[Stored entries]
┌──

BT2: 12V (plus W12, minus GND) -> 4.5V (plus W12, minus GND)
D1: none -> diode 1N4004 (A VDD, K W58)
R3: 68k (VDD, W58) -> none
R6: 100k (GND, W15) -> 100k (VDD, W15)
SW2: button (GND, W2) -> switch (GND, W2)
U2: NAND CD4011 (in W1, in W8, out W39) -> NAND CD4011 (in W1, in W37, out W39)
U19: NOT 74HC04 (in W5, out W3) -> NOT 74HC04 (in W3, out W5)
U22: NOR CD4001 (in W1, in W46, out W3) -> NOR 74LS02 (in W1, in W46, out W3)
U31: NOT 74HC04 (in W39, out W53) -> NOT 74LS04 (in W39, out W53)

└──

# Task to complete
Extract every line from the one containing "U22: NOR CD4001" to the end of the entries, including both of those lines, exactly as given and with nothing added.

# Solution for this exercise
U22: NOR CD4001 (in W1, in W46, out W3) -> NOR 74LS02 (in W1, in W46, out W3)
U31: NOT 74HC04 (in W39, out W53) -> NOT 74LS04 (in W39, out W53)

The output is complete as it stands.